ACTIVITY:
Every line below from the one with "C202: 330nF (VB, VO) -> 2.2nF (VB, VO)" through the one with "Q201: PNP S8550" should be retyped exactly, both ends included; no other lines and no pictures.

EXCERPTED RECORDS:
──────

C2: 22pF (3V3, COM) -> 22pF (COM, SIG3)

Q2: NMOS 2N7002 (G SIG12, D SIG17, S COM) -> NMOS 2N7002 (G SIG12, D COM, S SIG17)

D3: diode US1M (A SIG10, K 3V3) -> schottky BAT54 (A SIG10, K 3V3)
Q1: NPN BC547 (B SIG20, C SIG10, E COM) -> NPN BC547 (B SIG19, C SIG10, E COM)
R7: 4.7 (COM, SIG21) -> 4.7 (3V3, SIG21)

──────

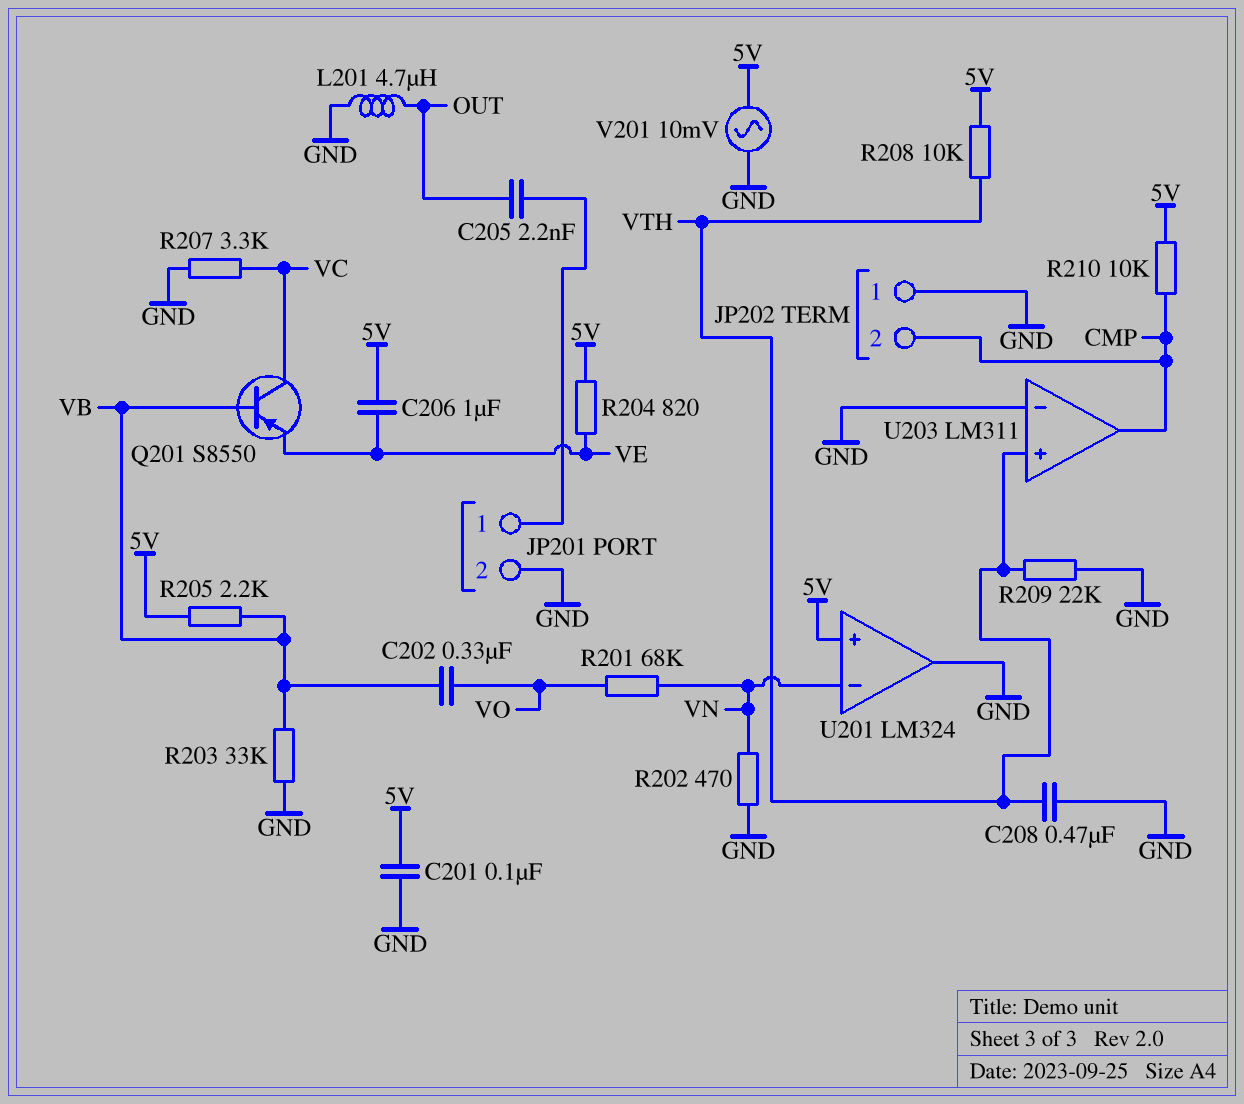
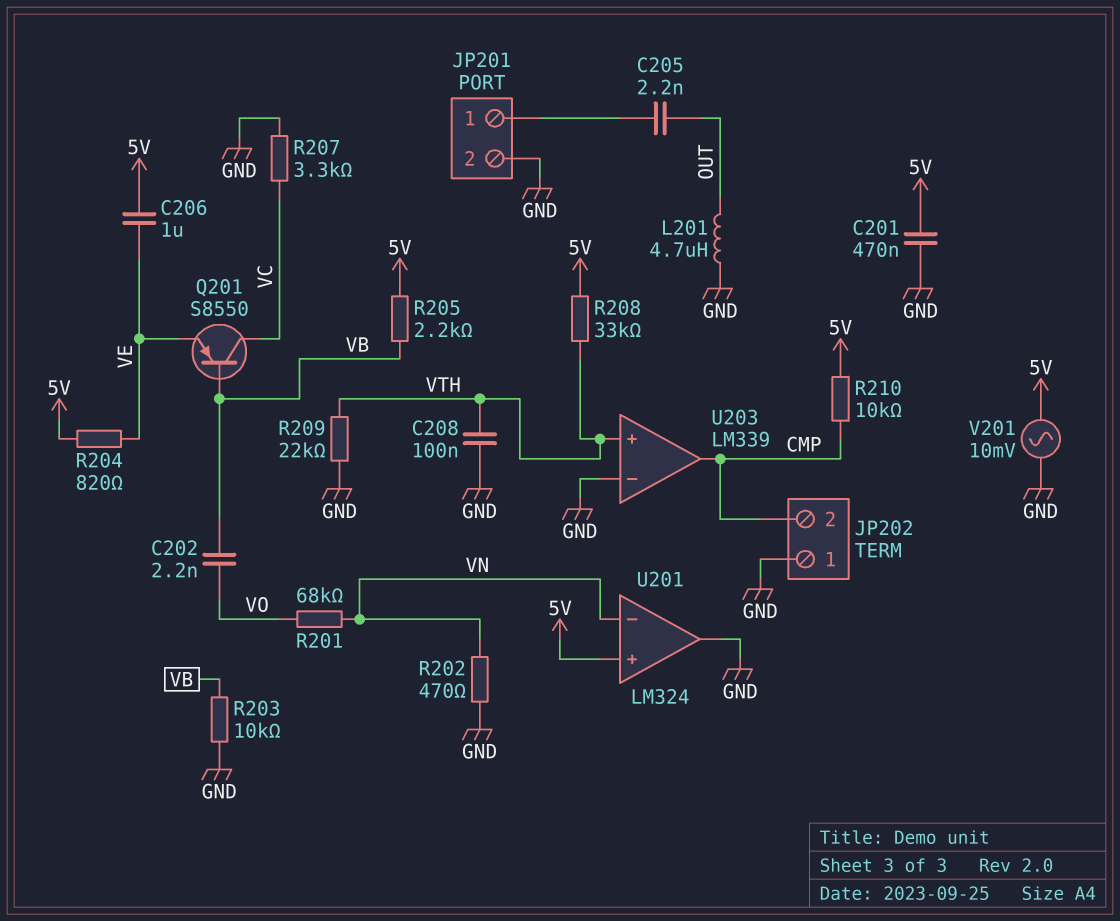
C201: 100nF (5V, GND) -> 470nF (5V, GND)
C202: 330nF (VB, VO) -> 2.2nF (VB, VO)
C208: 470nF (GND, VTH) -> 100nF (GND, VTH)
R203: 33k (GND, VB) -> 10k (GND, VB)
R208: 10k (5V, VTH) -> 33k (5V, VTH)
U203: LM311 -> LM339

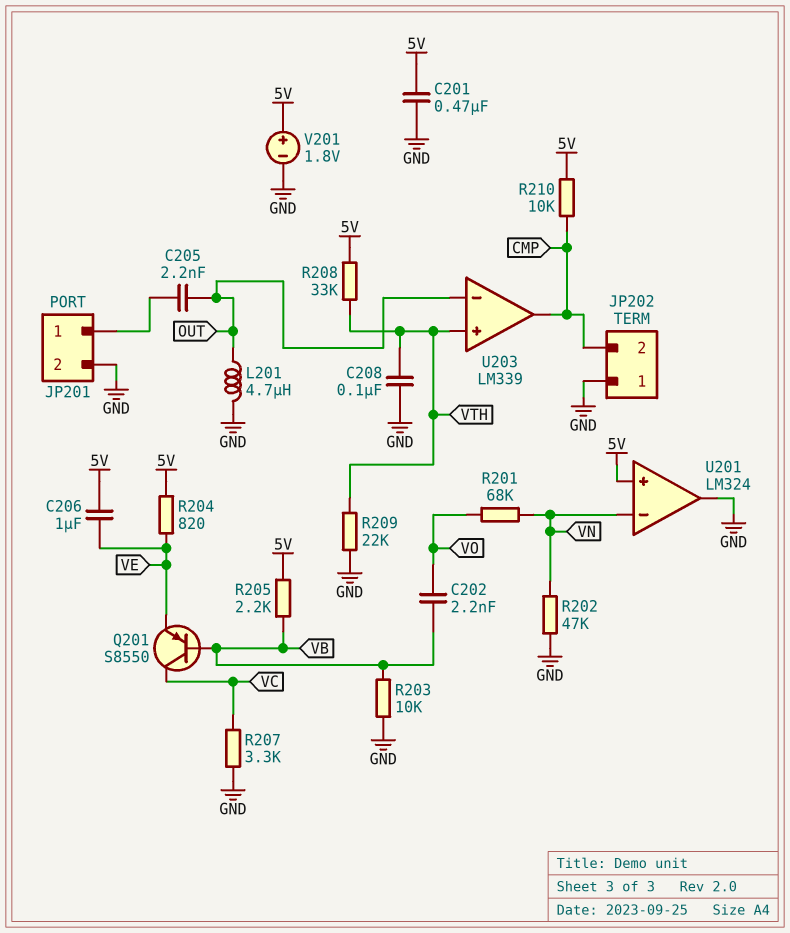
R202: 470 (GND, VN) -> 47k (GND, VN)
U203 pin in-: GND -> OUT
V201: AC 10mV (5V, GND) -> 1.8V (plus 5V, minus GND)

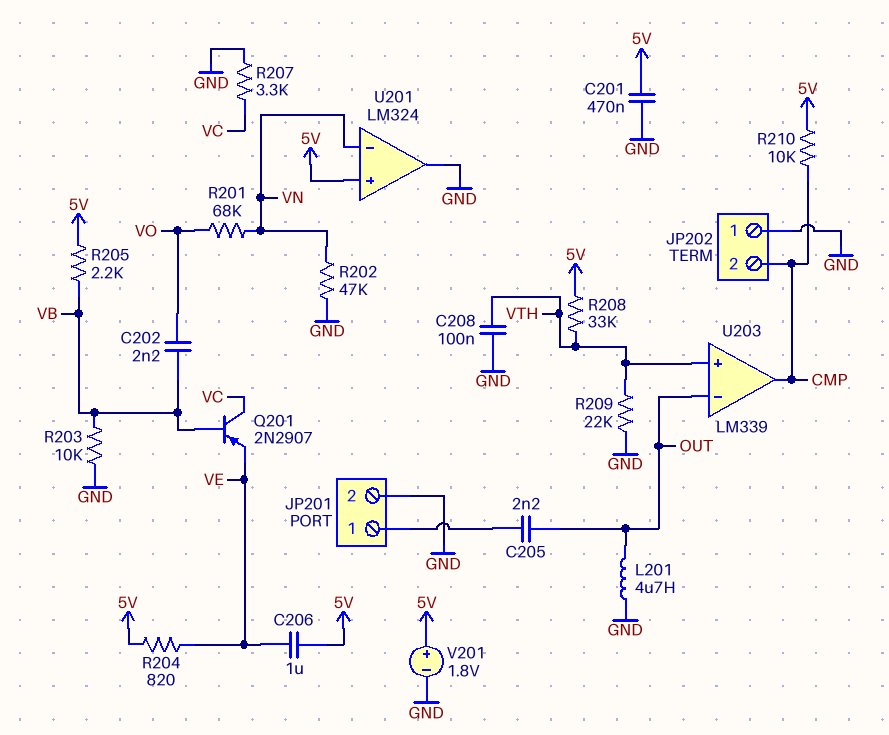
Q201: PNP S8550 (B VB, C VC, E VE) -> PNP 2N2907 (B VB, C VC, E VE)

──────

ANSWER TO THIS TASK:
C202: 330nF (VB, VO) -> 2.2nF (VB, VO)
C208: 470nF (GND, VTH) -> 100nF (GND, VTH)
R203: 33k (GND, VB) -> 10k (GND, VB)
R208: 10k (5V, VTH) -> 33k (5V, VTH)
U203: LM311 -> LM339

R202: 470 (GND, VN) -> 47k (GND, VN)
U203 pin in-: GND -> OUT
V201: AC 10mV (5V, GND) -> 1.8V (plus 5V, minus GND)

Q201: PNP S8550 (B VB, C VC, E VE) -> PNP 2N2907 (B VB, C VC, E VE)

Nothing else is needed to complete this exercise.